▶ [About this task]:
Images stay out. Everything else in the records is repeated exactly.

── Material for this exercise

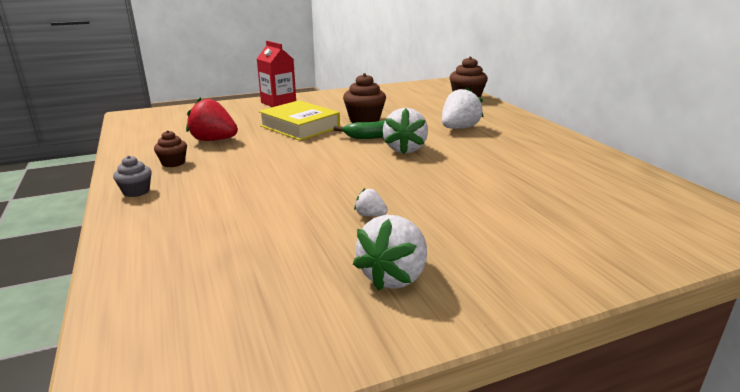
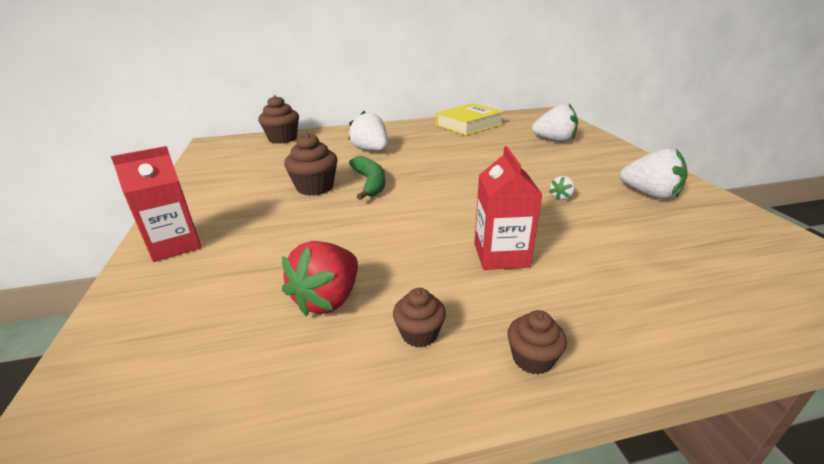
camera: 80 degrees left, 5 degrees up
(136, 191) = (532, 359): grey cupcake -> brown cupcake
(253, 184) = (501, 255): none -> red carton
(300, 126) = (311, 227): yellow book -> yellow book (469, 125)
(405, 149) = (416, 175): white strawberry -> white strawberry (554, 140)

────

▶ [Written answer]:
camera: 80 degrees left, 5 degrees up
(136, 191) = (532, 359): grey cupcake -> brown cupcake
(253, 184) = (501, 255): none -> red carton
(300, 126) = (311, 227): yellow book -> yellow book (469, 125)
(405, 149) = (416, 175): white strawberry -> white strawberry (554, 140)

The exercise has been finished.